_What needs to be done_: Render every line of the records below as a Markdown table with two columns, Row and Line, numbering the rows in order. Leave out blank lines and the picture markers.

_Exercise materials_:

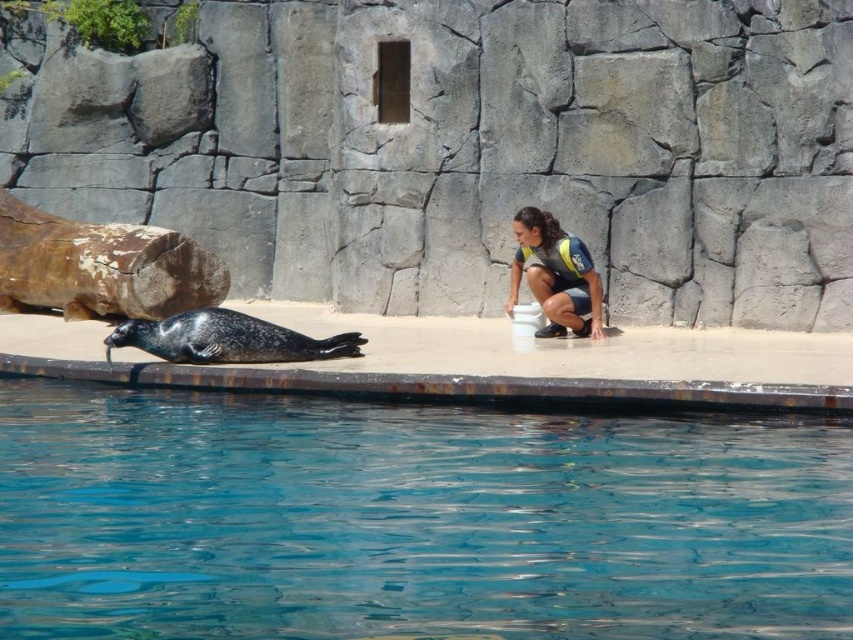
Question: Among these objects, which one is nearest to the camera?

Choices:
 (A) matte black wetsuit at center
 (B) gray fur seal at center

Answer: (B)

Question: Is the position of gray fur seal at center less distant than that of matte black wetsuit at center?

Choices:
 (A) no
 (B) yes

Answer: (B)

Question: Which of the following is the farthest from the observer?

Choices:
 (A) tap(521, 509)
 (B) tap(200, 355)

Answer: (B)

Question: Does transparent glass water at lower center have a greater width compared to matte black wetsuit at center?

Choices:
 (A) no
 (B) yes

Answer: (B)

Question: Is gray fur seal at center bigger than matte black wetsuit at center?

Choices:
 (A) yes
 (B) no

Answer: (B)

Question: Estimate the real-world distances between objects in this image. Which object is closer to the gray fur seal at center?

Choices:
 (A) transparent glass water at lower center
 (B) matte black wetsuit at center

Answer: (B)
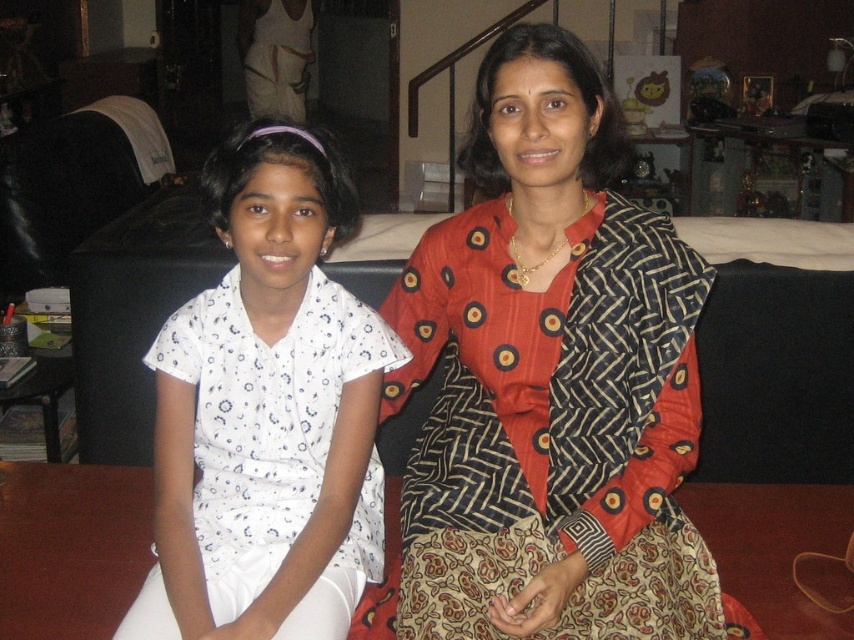
Is red printed sari at center above white printed blouse at left?

Correct, red printed sari at center is located above white printed blouse at left.

Does red printed sari at center appear on the right side of white printed blouse at left?

Indeed, red printed sari at center is positioned on the right side of white printed blouse at left.

Who is more forward, (442, 221) or (295, 484)?

Point (295, 484) is in front.

Locate an element on the screen. This screenshot has height=640, width=854. red printed sari at center is located at coordinates 550,380.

_Problem solution_:
| Row | Line |
|---|---|
| 1 | Question: Among these objects, which one is nearest to the camera? |
| 2 | Choices: |
| 3 |  (A) matte black wetsuit at center |
| 4 |  (B) gray fur seal at center |
| 5 | Answer: (B) |
| 6 | Question: Is the position of gray fur seal at center less distant than that of matte black wetsuit at center? |
| 7 | Choices: |
| 8 |  (A) no |
| 9 |  (B) yes |
| 10 | Answer: (B) |
| 11 | Question: Which of the following is the farthest from the observer? |
| 12 | Choices: |
| 13 |  (A) tap(521, 509) |
| 14 |  (B) tap(200, 355) |
| 15 | Answer: (B) |
| 16 | Question: Does transparent glass water at lower center have a greater width compared to matte black wetsuit at center? |
| 17 | Choices: |
| 18 |  (A) no |
| 19 |  (B) yes |
| 20 | Answer: (B) |
| 21 | Question: Is gray fur seal at center bigger than matte black wetsuit at center? |
| 22 | Choices: |
| 23 |  (A) yes |
| 24 |  (B) no |
| 25 | Answer: (B) |
| 26 | Question: Estimate the real-world distances between objects in this image. Which object is closer to the gray fur seal at center? |
| 27 | Choices: |
| 28 |  (A) transparent glass water at lower center |
| 29 |  (B) matte black wetsuit at center |
| 30 | Answer: (B) |
| 31 | Is red printed sari at center above white printed blouse at left? |
| 32 | Correct, red printed sari at center is located above white printed blouse at left. |
| 33 | Does red printed sari at center appear on the right side of white printed blouse at left? |
| 34 | Indeed, red printed sari at center is positioned on the right side of white printed blouse at left. |
| 35 | Who is more forward, (442, 221) or (295, 484)? |
| 36 | Point (295, 484) is in front. |
| 37 | Locate an element on the screen. This screenshot has height=640, width=854. red printed sari at center is located at coordinates 550,380. |